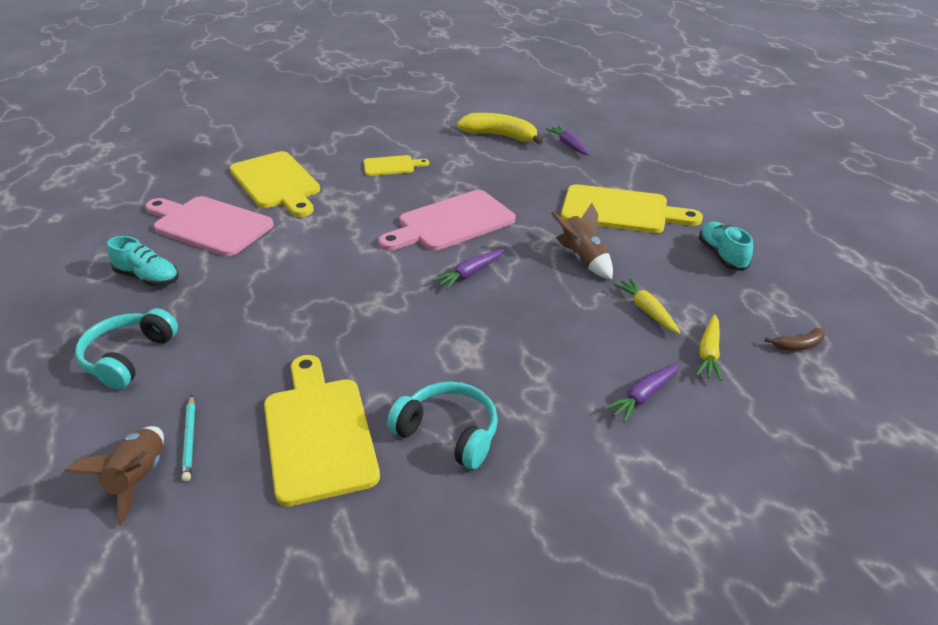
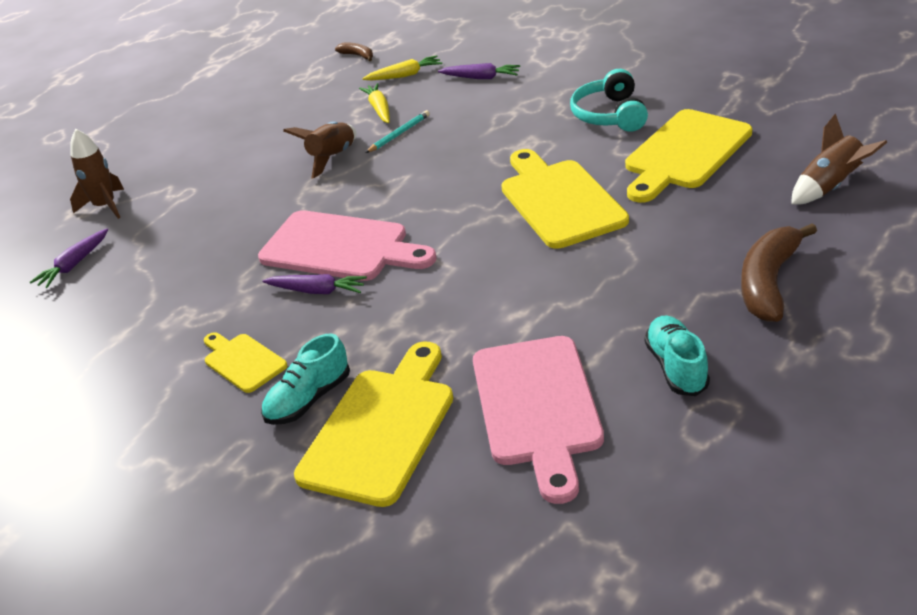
camera: 120 degrees left, 0 degrees up
(128, 357) = (769, 282): turquoise headphones -> brown banana
(189, 439) = (773, 192): turquoise pencil -> turquoise pencil (399, 134)
(470, 274) = (420, 194): purple carrot -> purple carrot (317, 291)
(500, 136) = (79, 324): yellow banana -> none
(620, 211) = (220, 175): yellow cutting board -> yellow cutting board (559, 201)
(632, 166) = (105, 206): none -> brown rocket
(646, 311) = (379, 109): yellow carrot -> yellow carrot turned 135 degrees clockwise
(722, 255) = (259, 110): turquoise shoe -> turquoise shoe (308, 399)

> Try it
Above is a listing with pictures. Write it out exactly without them.

> Your response
camera: 120 degrees left, 0 degrees up
(128, 357) = (769, 282): turquoise headphones -> brown banana
(189, 439) = (773, 192): turquoise pencil -> turquoise pencil (399, 134)
(470, 274) = (420, 194): purple carrot -> purple carrot (317, 291)
(500, 136) = (79, 324): yellow banana -> none
(620, 211) = (220, 175): yellow cutting board -> yellow cutting board (559, 201)
(632, 166) = (105, 206): none -> brown rocket
(646, 311) = (379, 109): yellow carrot -> yellow carrot turned 135 degrees clockwise
(722, 255) = (259, 110): turquoise shoe -> turquoise shoe (308, 399)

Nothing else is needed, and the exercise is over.